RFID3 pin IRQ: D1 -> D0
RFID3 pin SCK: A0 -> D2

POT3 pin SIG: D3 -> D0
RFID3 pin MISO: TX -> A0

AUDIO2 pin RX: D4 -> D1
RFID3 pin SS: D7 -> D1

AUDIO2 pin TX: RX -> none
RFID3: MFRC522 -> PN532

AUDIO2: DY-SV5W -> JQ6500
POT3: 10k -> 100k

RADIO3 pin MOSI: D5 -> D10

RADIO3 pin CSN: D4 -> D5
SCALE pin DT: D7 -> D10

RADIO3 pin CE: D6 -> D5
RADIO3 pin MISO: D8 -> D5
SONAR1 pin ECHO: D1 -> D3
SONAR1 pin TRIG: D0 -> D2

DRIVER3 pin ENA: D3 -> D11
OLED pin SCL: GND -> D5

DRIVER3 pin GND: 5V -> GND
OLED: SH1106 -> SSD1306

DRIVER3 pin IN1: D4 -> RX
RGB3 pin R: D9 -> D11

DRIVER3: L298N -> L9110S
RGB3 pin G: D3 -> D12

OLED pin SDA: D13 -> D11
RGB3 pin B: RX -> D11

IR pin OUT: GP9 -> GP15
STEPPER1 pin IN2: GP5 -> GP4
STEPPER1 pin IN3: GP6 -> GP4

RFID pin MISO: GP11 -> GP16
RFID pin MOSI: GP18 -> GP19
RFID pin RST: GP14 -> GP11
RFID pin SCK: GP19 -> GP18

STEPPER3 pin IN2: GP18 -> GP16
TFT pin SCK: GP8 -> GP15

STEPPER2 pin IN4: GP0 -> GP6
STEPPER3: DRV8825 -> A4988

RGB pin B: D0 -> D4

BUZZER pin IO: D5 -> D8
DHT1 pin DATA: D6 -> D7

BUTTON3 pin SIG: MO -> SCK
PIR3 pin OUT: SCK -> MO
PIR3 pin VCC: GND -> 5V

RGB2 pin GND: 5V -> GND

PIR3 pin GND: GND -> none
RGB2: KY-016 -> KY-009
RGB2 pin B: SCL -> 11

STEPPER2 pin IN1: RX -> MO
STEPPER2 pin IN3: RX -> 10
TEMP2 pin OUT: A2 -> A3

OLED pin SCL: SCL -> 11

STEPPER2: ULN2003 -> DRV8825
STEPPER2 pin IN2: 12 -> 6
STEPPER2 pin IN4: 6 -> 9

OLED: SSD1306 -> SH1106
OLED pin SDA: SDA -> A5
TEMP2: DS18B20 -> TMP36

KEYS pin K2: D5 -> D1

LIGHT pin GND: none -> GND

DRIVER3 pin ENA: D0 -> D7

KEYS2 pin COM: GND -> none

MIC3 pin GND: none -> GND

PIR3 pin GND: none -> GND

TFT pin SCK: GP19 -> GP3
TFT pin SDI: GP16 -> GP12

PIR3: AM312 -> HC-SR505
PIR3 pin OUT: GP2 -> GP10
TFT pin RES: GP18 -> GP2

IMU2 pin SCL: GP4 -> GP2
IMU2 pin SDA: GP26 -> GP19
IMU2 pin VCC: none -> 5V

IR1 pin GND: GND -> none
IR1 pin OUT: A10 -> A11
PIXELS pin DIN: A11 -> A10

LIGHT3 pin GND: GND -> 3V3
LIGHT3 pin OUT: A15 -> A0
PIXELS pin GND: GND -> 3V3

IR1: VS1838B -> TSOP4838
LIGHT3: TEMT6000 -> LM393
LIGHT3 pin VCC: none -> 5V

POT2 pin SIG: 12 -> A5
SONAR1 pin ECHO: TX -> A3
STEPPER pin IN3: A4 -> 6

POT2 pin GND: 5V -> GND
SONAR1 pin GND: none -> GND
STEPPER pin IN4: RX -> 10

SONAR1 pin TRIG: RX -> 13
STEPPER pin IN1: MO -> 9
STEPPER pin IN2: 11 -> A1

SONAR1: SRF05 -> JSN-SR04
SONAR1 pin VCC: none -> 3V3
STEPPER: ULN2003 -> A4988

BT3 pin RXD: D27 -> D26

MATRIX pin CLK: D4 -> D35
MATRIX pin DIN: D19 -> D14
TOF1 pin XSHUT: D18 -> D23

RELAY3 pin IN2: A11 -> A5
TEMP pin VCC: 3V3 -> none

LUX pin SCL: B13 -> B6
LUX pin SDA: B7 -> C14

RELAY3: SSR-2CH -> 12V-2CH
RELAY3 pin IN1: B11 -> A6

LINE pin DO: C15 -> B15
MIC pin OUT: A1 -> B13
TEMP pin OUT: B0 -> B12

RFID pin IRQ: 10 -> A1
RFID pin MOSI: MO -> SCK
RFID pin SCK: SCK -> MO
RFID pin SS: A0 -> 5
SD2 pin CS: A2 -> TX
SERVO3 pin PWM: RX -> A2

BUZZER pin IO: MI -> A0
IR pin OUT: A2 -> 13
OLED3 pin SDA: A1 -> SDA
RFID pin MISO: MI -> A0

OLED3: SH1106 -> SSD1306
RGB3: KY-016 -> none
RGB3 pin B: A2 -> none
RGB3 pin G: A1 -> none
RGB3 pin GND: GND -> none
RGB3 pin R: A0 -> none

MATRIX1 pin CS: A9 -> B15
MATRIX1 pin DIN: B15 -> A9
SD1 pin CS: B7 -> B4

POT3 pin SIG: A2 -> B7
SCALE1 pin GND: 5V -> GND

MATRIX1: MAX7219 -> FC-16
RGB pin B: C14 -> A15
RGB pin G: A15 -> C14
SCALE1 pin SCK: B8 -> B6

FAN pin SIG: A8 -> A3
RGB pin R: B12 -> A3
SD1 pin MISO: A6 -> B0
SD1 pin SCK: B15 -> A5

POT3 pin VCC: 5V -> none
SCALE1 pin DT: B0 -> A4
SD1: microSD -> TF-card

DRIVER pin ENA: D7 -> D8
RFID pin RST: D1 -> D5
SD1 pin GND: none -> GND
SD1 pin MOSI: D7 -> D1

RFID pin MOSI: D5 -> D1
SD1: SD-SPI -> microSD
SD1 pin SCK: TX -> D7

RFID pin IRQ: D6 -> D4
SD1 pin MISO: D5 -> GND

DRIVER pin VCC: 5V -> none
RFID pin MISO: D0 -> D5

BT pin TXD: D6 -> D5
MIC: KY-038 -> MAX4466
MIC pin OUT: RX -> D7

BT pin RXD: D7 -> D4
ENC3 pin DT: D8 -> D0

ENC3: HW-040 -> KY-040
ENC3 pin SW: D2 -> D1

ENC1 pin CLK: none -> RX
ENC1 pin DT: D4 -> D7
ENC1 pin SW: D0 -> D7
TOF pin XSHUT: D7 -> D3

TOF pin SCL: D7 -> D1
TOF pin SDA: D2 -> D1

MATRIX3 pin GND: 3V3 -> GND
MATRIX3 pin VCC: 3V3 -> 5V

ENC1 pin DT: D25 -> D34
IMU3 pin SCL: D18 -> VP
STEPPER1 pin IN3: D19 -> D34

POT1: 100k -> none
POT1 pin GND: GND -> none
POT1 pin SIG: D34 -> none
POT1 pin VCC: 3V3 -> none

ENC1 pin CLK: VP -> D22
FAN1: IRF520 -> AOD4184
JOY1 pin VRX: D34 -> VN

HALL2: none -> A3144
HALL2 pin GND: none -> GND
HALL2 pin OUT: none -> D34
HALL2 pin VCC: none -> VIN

To do –
Please output the lines of the listing above that fall in the stretch from the one with "RGB pin G: A15 -> C14" through the one with "IMU3 pin SCL: D18 -> VP", exactly and only those.

Solved problem –
RGB pin G: A15 -> C14
SCALE1 pin SCK: B8 -> B6

FAN pin SIG: A8 -> A3
RGB pin R: B12 -> A3
SD1 pin MISO: A6 -> B0
SD1 pin SCK: B15 -> A5

POT3 pin VCC: 5V -> none
SCALE1 pin DT: B0 -> A4
SD1: microSD -> TF-card

DRIVER pin ENA: D7 -> D8
RFID pin RST: D1 -> D5
SD1 pin GND: none -> GND
SD1 pin MOSI: D7 -> D1

RFID pin MOSI: D5 -> D1
SD1: SD-SPI -> microSD
SD1 pin SCK: TX -> D7

RFID pin IRQ: D6 -> D4
SD1 pin MISO: D5 -> GND

DRIVER pin VCC: 5V -> none
RFID pin MISO: D0 -> D5

BT pin TXD: D6 -> D5
MIC: KY-038 -> MAX4466
MIC pin OUT: RX -> D7

BT pin RXD: D7 -> D4
ENC3 pin DT: D8 -> D0

ENC3: HW-040 -> KY-040
ENC3 pin SW: D2 -> D1

ENC1 pin CLK: none -> RX
ENC1 pin DT: D4 -> D7
ENC1 pin SW: D0 -> D7
TOF pin XSHUT: D7 -> D3

TOF pin SCL: D7 -> D1
TOF pin SDA: D2 -> D1

MATRIX3 pin GND: 3V3 -> GND
MATRIX3 pin VCC: 3V3 -> 5V

ENC1 pin DT: D25 -> D34
IMU3 pin SCL: D18 -> VP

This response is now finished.